Omit every picture. Return all other data as it stands.

>>>>

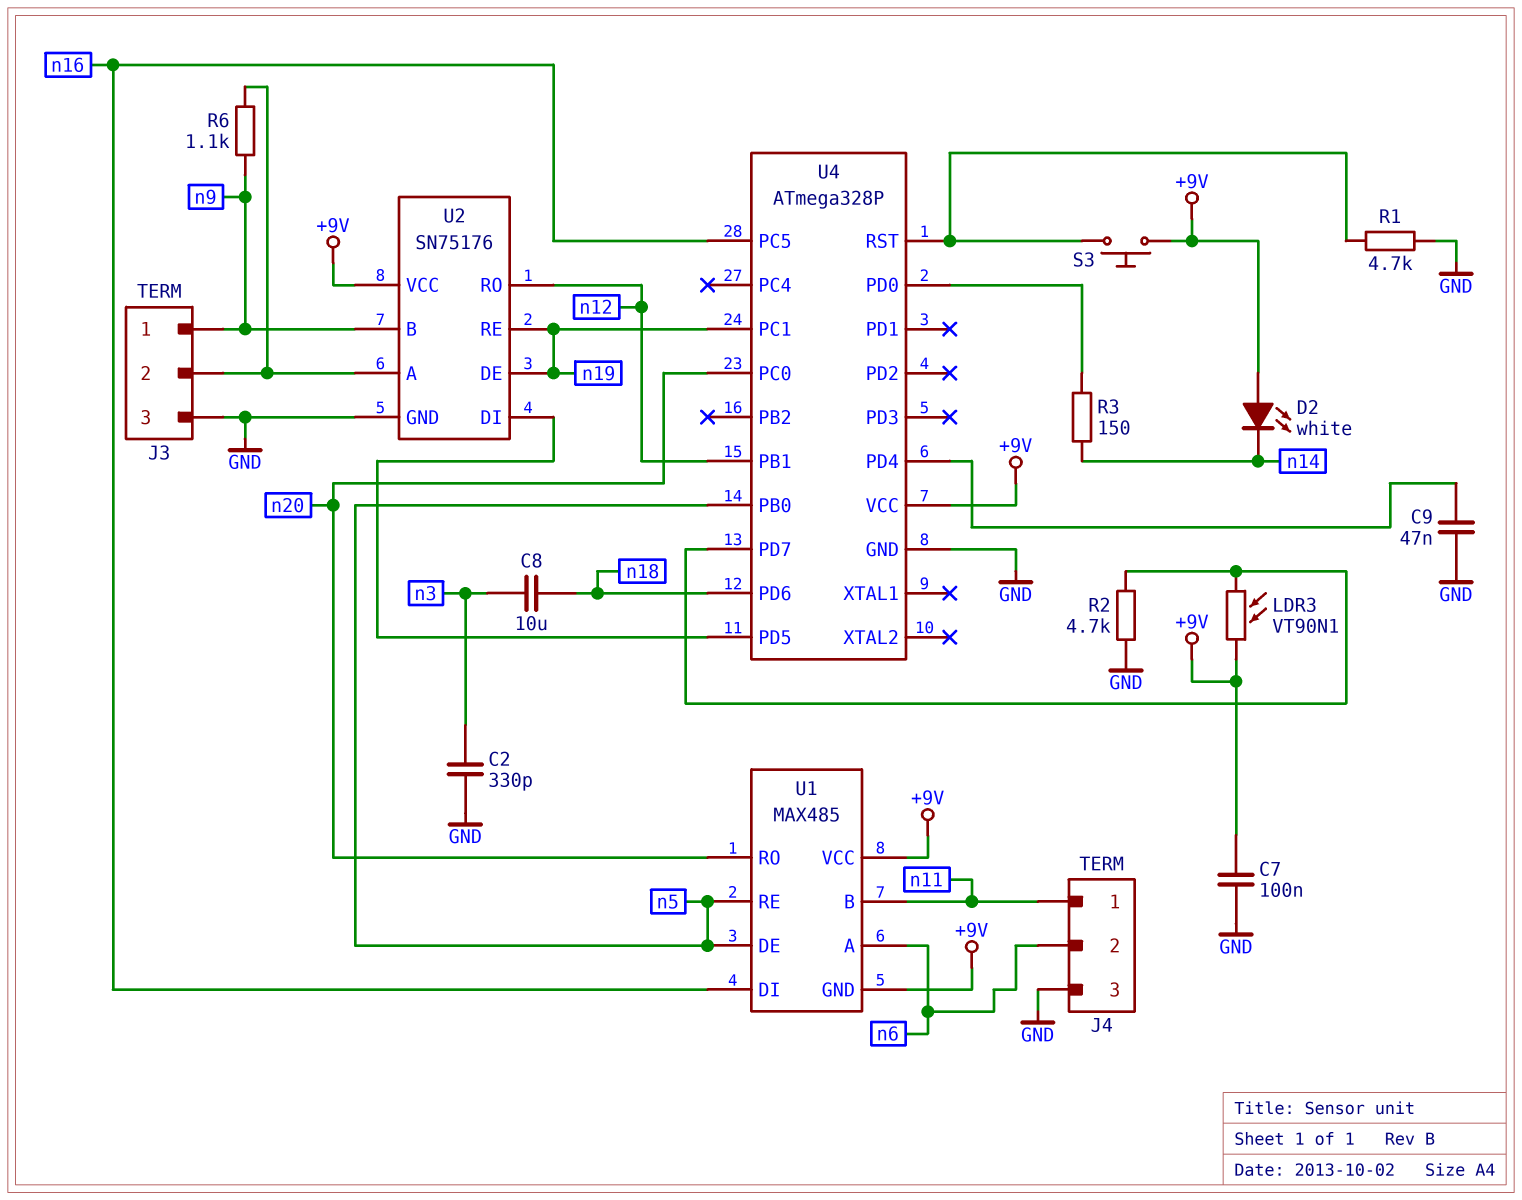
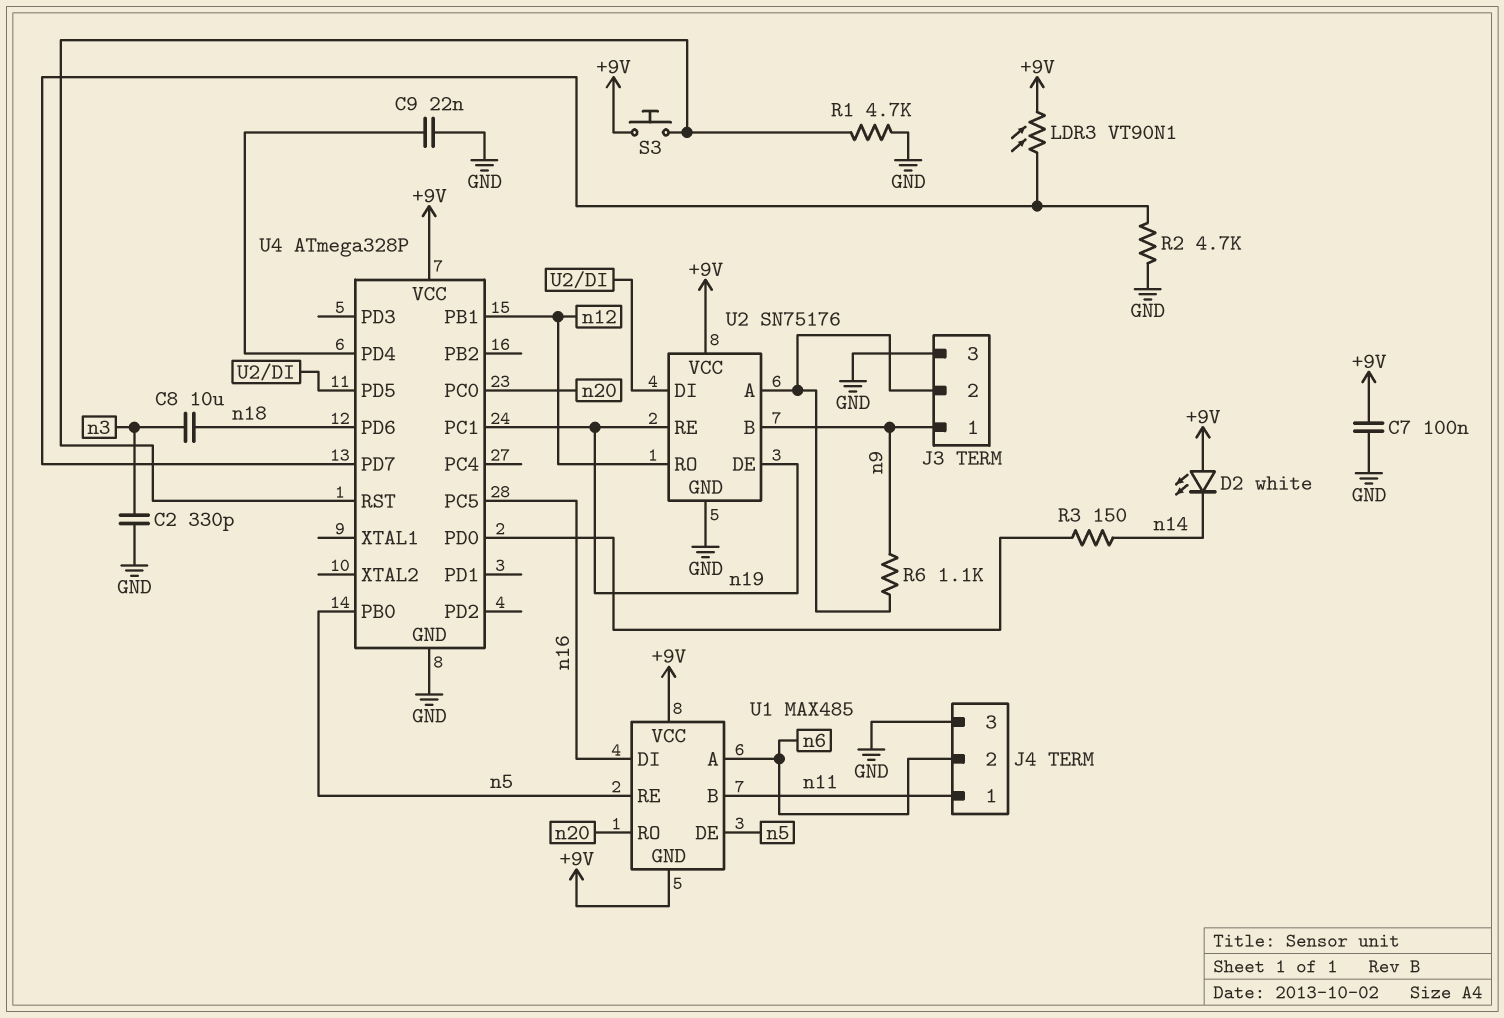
C9: 47nF (GND, U4/PD4) -> 22nF (GND, U4/PD4)

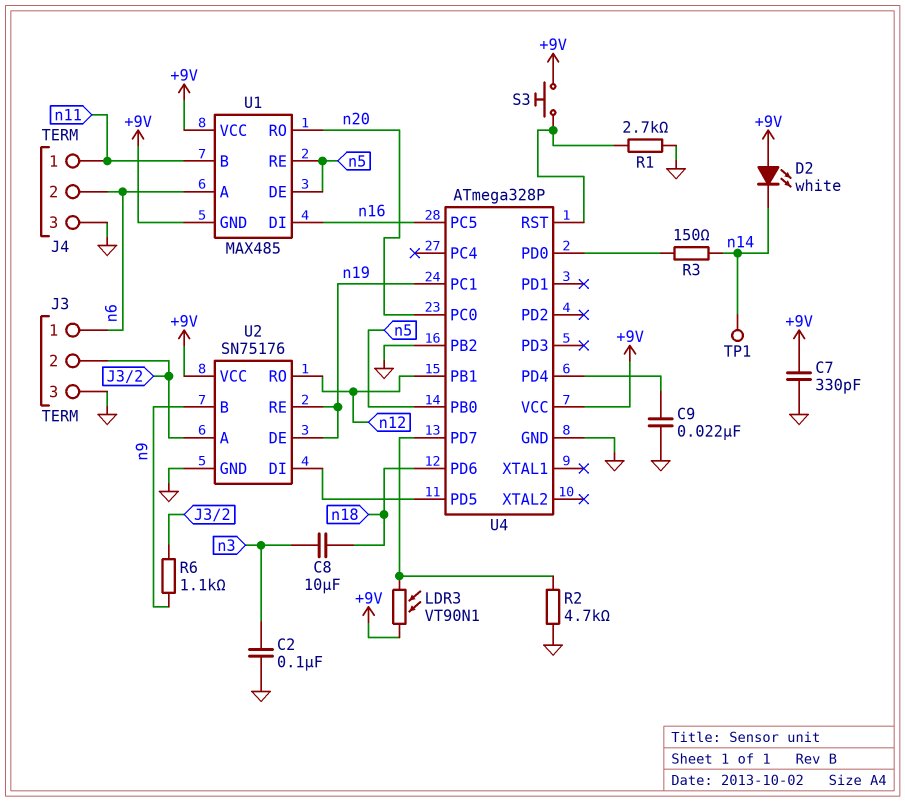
C2: 330pF (GND, n3) -> 100nF (GND, n3)
C7: 100nF (+9V, GND) -> 330pF (+9V, GND)
J3 pin 1: n9 -> n6
R1: 4.7k (GND, U4/RST) -> 2.7k (GND, U4/RST)
TP1: none -> test point (n14)
U4 pin PB2: none -> GND

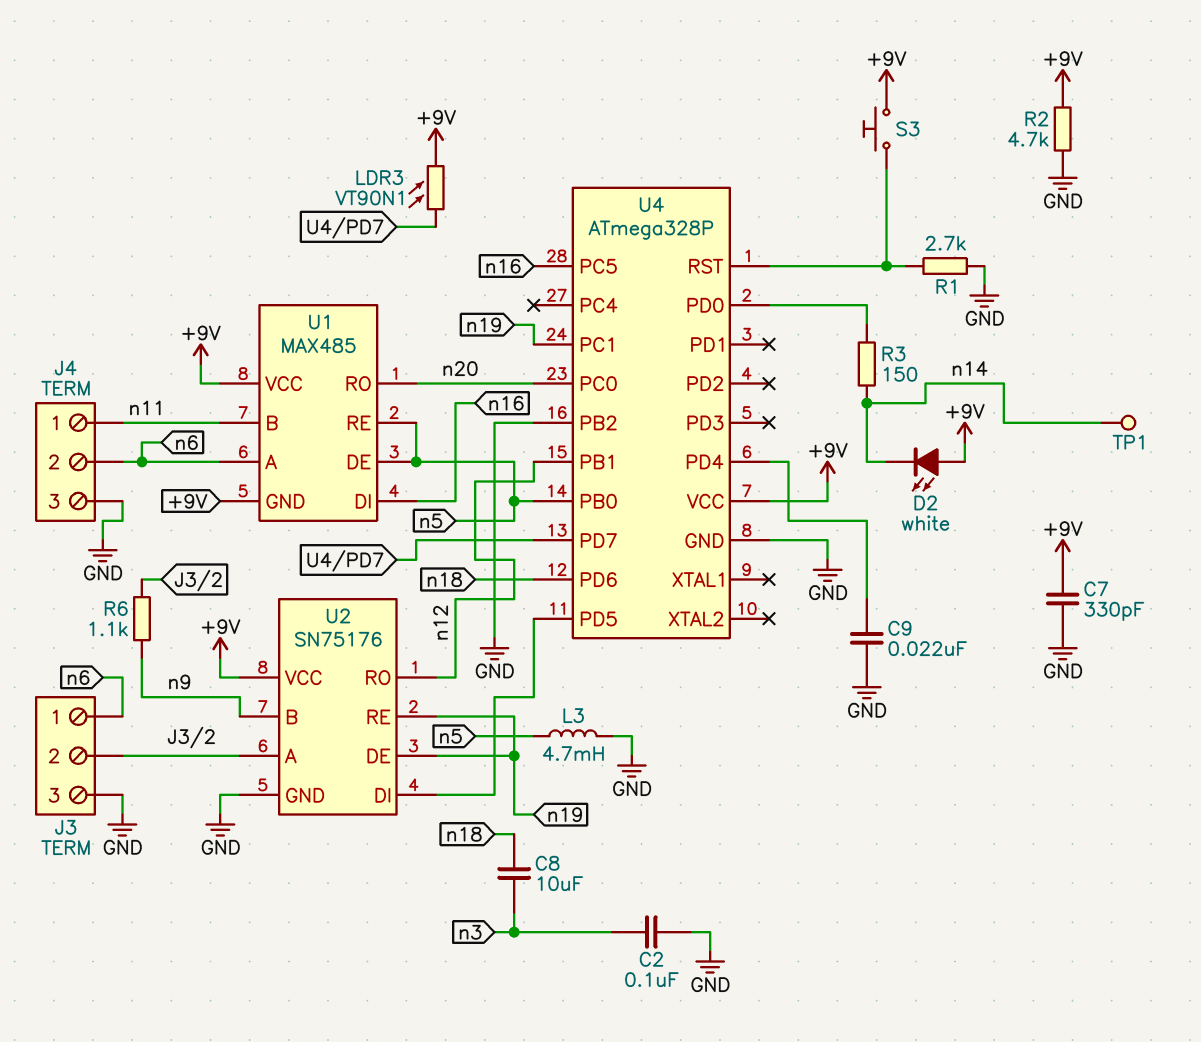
L3: none -> 4.7mH (GND, n5)
R2: 4.7k (GND, U4/PD7) -> 4.7k (+9V, GND)

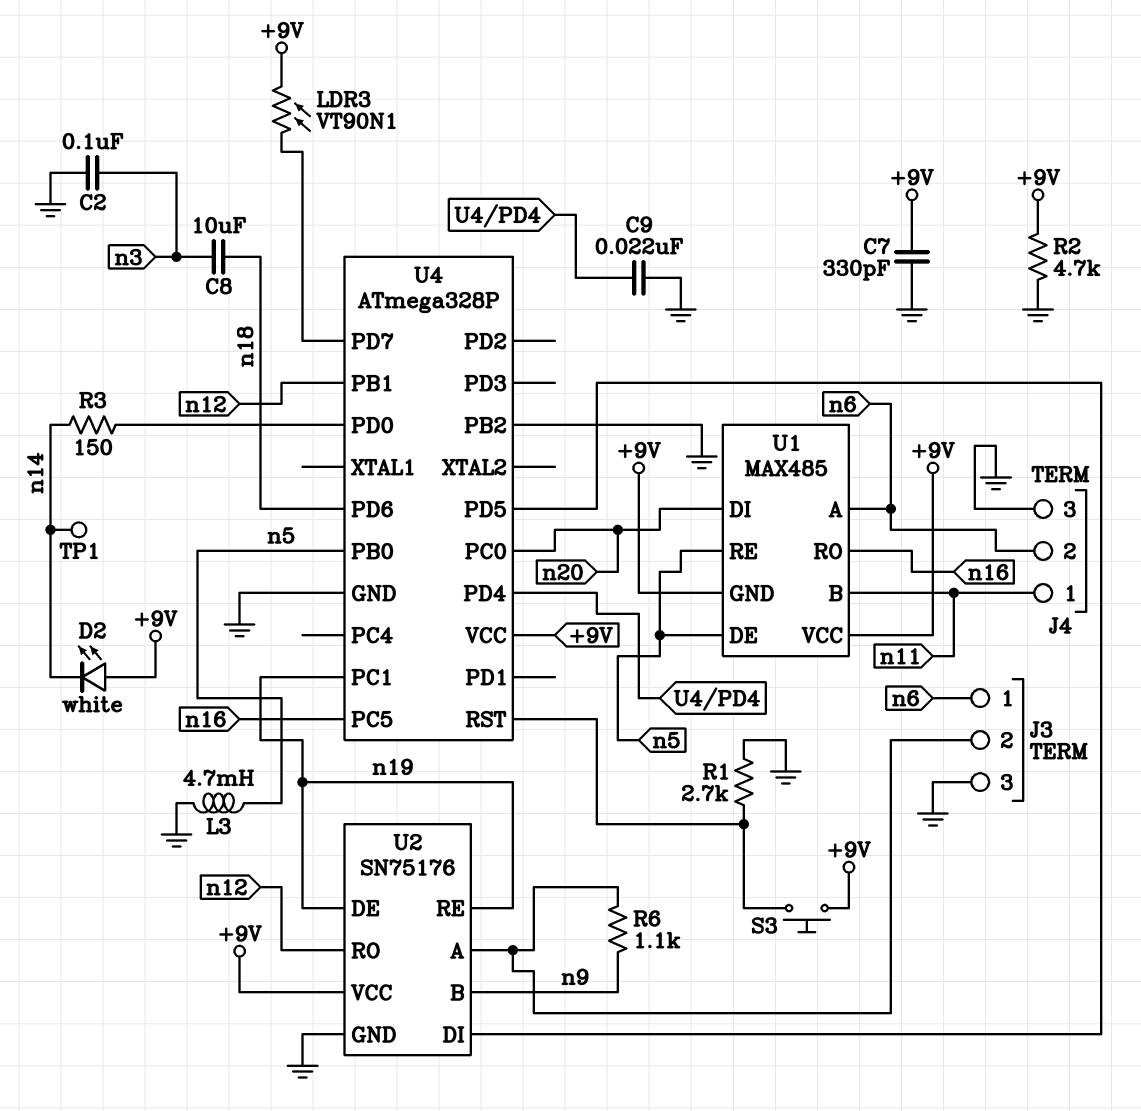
U1 pin DI: n16 -> n20
U1 pin RO: n20 -> n16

<<<<

* _Written reply_
C9: 47nF (GND, U4/PD4) -> 22nF (GND, U4/PD4)

C2: 330pF (GND, n3) -> 100nF (GND, n3)
C7: 100nF (+9V, GND) -> 330pF (+9V, GND)
J3 pin 1: n9 -> n6
R1: 4.7k (GND, U4/RST) -> 2.7k (GND, U4/RST)
TP1: none -> test point (n14)
U4 pin PB2: none -> GND

L3: none -> 4.7mH (GND, n5)
R2: 4.7k (GND, U4/PD7) -> 4.7k (+9V, GND)

U1 pin DI: n16 -> n20
U1 pin RO: n20 -> n16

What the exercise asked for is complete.